Exercise requirements: Please return every line of the material below word for word, leaving out the pictures.

= = = = =

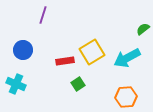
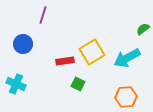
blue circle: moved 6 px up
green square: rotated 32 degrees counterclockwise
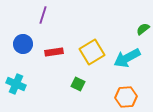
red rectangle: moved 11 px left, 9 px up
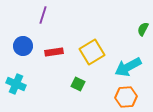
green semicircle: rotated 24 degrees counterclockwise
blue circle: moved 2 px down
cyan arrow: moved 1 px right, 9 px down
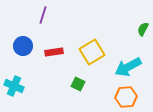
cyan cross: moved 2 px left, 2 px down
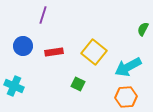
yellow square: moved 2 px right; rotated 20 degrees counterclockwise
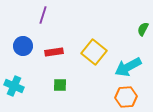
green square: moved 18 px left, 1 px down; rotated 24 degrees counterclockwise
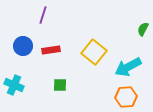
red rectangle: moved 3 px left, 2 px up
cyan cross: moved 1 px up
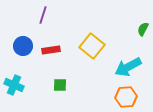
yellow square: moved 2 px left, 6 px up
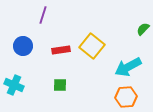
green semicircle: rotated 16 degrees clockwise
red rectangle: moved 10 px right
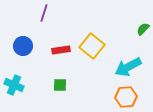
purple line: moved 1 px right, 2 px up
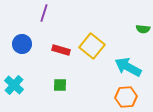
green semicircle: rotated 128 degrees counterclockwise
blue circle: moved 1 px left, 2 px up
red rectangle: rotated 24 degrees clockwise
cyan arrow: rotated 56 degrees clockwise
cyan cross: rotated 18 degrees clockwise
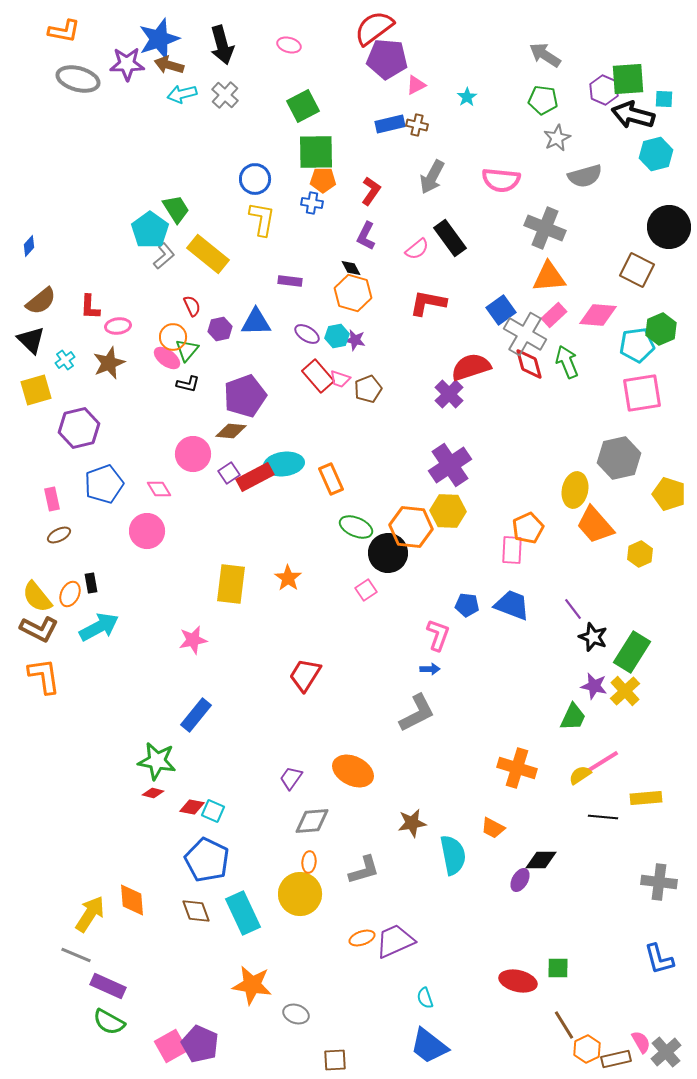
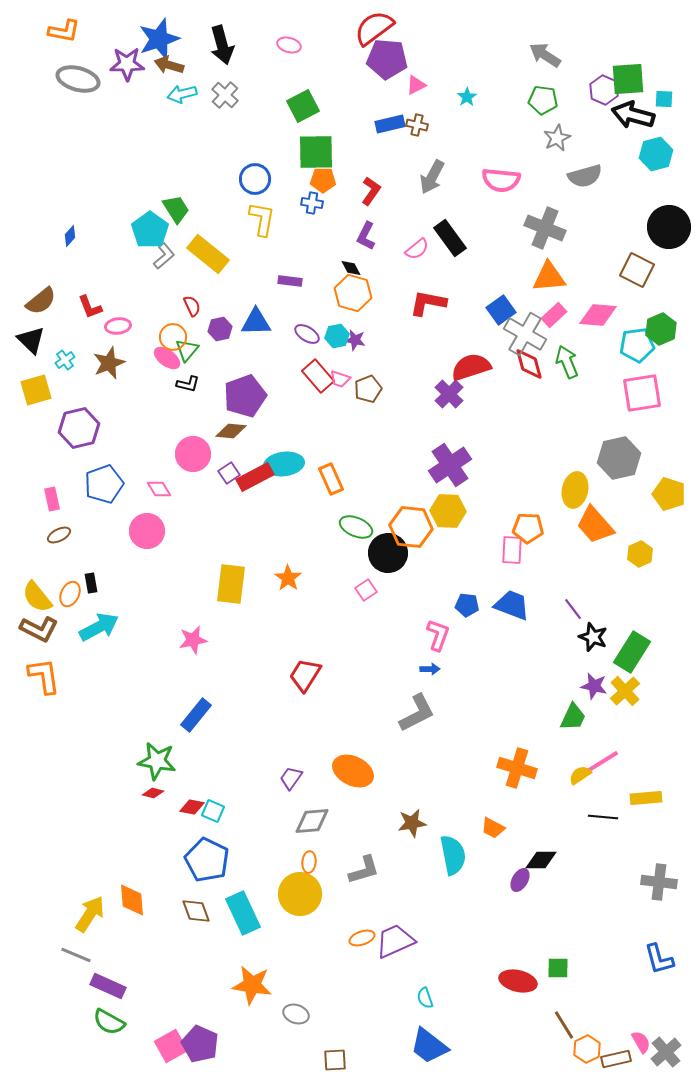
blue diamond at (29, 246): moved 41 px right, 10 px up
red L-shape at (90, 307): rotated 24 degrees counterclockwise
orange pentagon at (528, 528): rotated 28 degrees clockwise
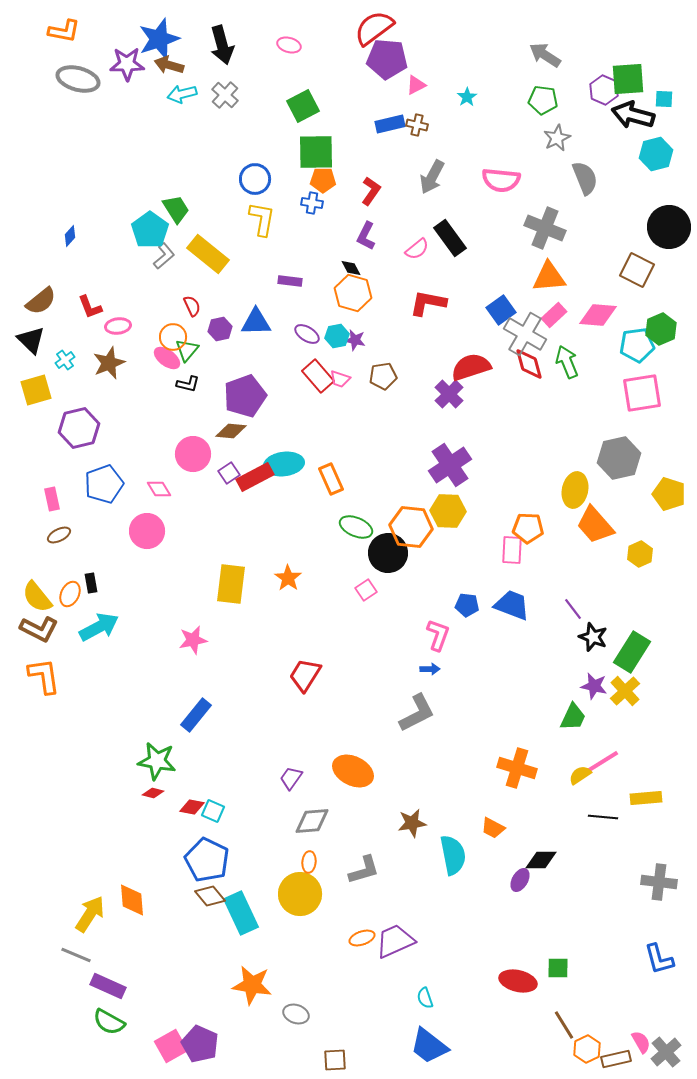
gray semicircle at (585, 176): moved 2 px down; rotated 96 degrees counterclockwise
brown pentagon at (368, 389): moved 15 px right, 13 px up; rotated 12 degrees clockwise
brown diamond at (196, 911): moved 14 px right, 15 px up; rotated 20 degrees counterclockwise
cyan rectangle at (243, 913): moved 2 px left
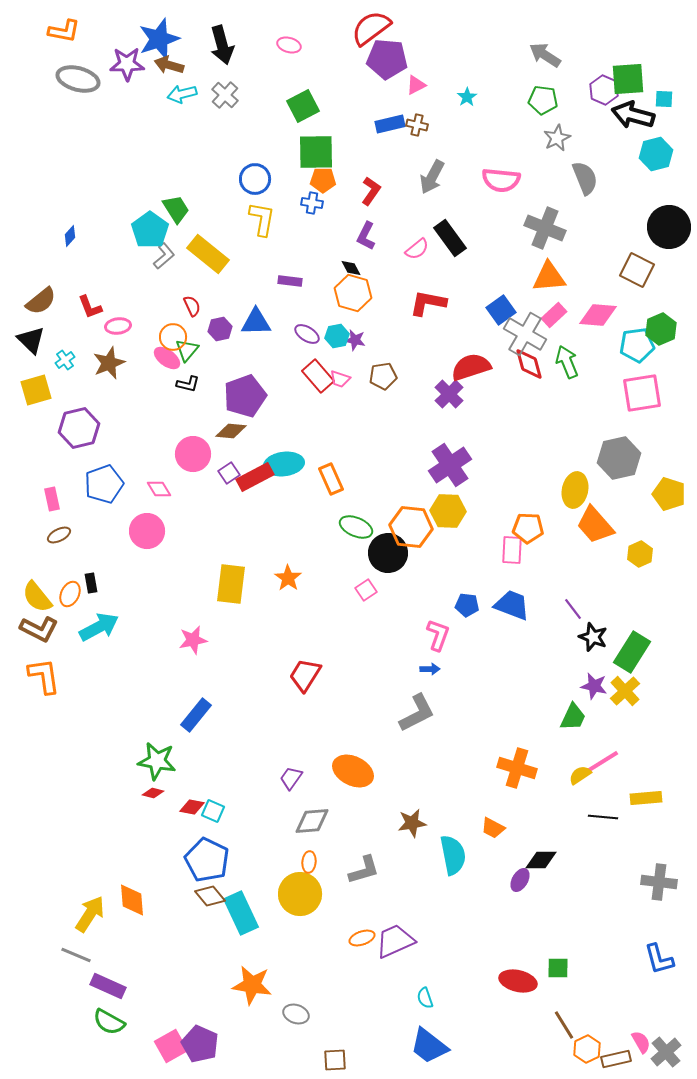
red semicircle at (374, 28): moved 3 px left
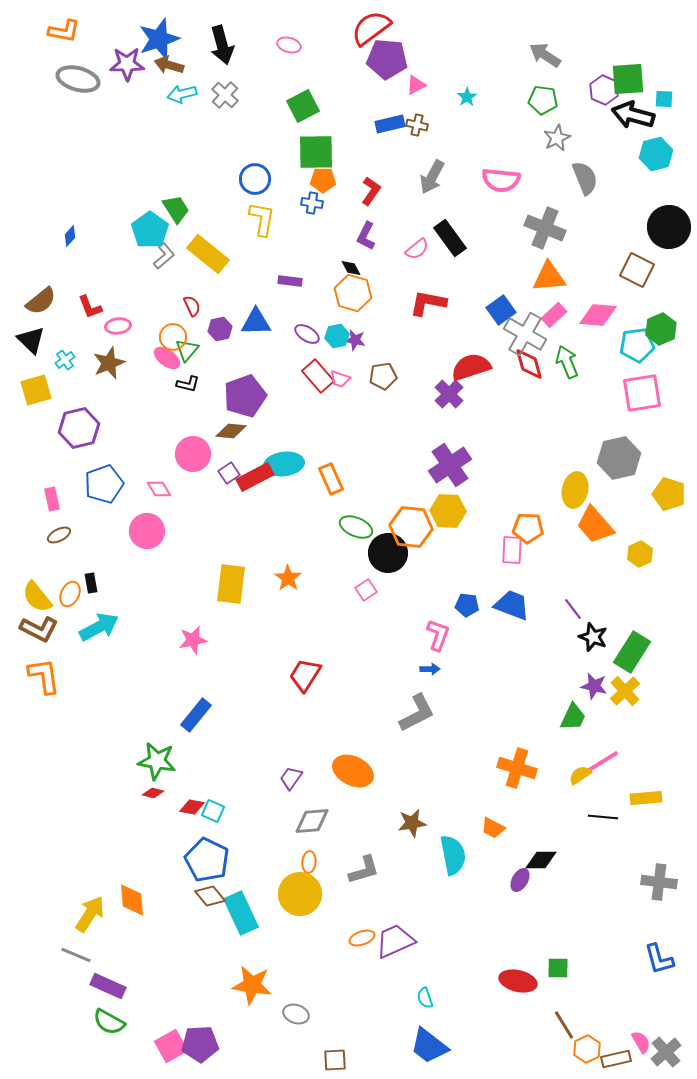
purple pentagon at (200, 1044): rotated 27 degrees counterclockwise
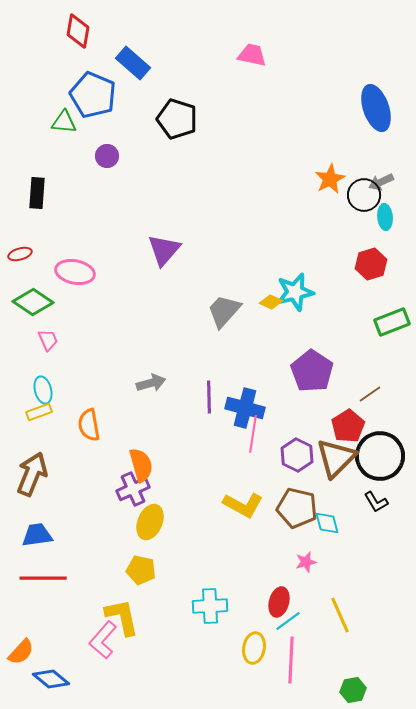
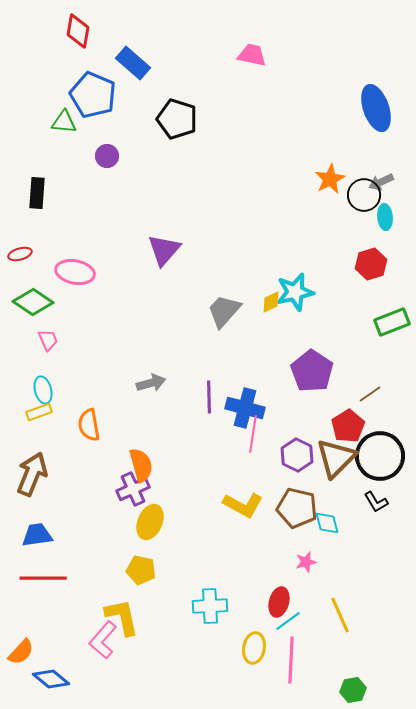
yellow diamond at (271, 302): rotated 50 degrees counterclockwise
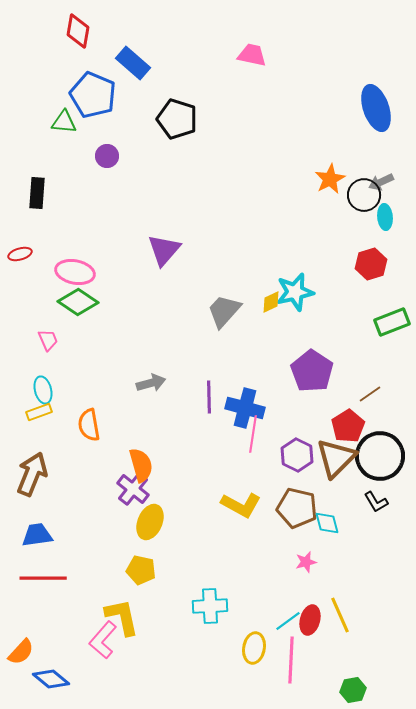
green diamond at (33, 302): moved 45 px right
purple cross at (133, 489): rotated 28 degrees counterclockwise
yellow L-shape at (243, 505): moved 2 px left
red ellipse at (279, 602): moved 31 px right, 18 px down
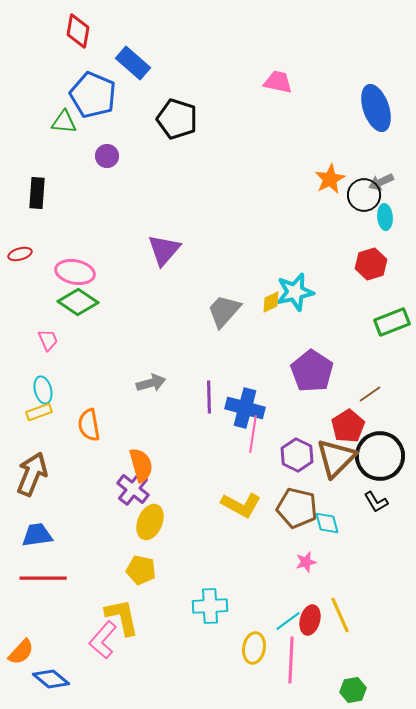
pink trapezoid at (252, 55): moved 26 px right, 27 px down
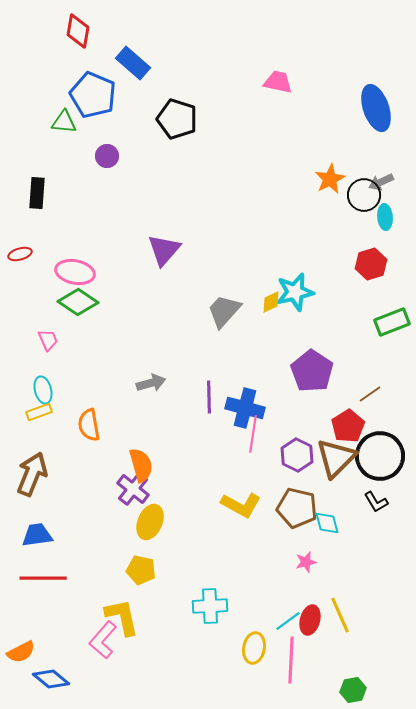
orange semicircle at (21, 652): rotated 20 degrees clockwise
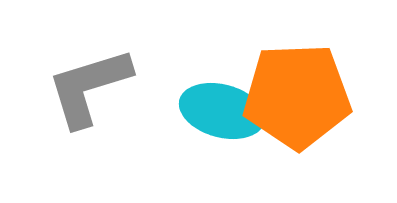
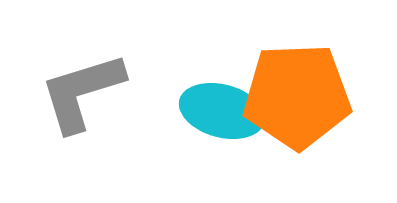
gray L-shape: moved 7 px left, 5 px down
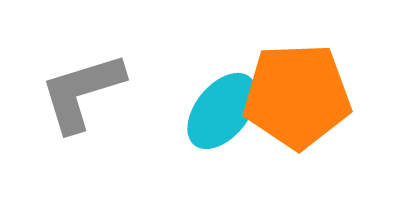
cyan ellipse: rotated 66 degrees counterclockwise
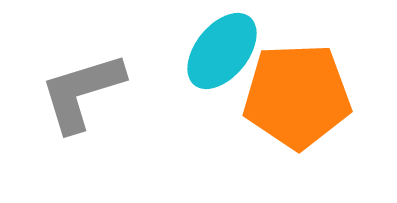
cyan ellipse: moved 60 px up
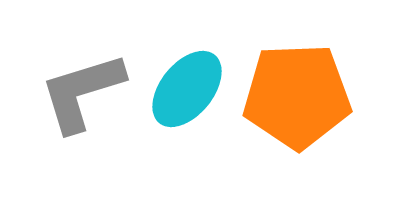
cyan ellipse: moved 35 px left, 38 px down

= = = = =

Worked solution:
blue circle: moved 6 px up
green square: rotated 32 degrees counterclockwise
red rectangle: moved 11 px left, 9 px up
green semicircle: rotated 24 degrees counterclockwise
blue circle: moved 2 px down
cyan arrow: moved 1 px right, 9 px down
cyan cross: moved 2 px left, 2 px down
yellow square: moved 2 px right; rotated 20 degrees counterclockwise
green square: moved 18 px left, 1 px down; rotated 24 degrees counterclockwise
red rectangle: moved 3 px left, 2 px up
cyan cross: moved 1 px up
yellow square: moved 2 px left, 6 px up
green semicircle: rotated 16 degrees clockwise
red rectangle: moved 10 px right
purple line: moved 1 px right, 2 px up
green semicircle: rotated 128 degrees counterclockwise
blue circle: moved 1 px left, 2 px up
red rectangle: rotated 24 degrees clockwise
cyan arrow: rotated 56 degrees clockwise
cyan cross: rotated 18 degrees clockwise
blue diamond at (29, 246): moved 41 px right, 10 px up
red L-shape at (90, 307): rotated 24 degrees counterclockwise
orange pentagon at (528, 528): rotated 28 degrees clockwise
gray semicircle at (585, 176): moved 2 px down; rotated 96 degrees counterclockwise
brown pentagon at (368, 389): moved 15 px right, 13 px up; rotated 12 degrees clockwise
brown diamond at (196, 911): moved 14 px right, 15 px up; rotated 20 degrees counterclockwise
cyan rectangle at (243, 913): moved 2 px left
red semicircle at (374, 28): moved 3 px left
purple pentagon at (200, 1044): rotated 27 degrees counterclockwise
yellow diamond at (271, 302): rotated 50 degrees counterclockwise
green diamond at (33, 302): moved 45 px right
purple cross at (133, 489): rotated 28 degrees counterclockwise
yellow L-shape at (243, 505): moved 2 px left
red ellipse at (279, 602): moved 31 px right, 18 px down
pink trapezoid at (252, 55): moved 26 px right, 27 px down
orange semicircle at (21, 652): rotated 20 degrees clockwise
gray L-shape: moved 7 px left, 5 px down
cyan ellipse: rotated 66 degrees counterclockwise
cyan ellipse: moved 60 px up
cyan ellipse: moved 35 px left, 38 px down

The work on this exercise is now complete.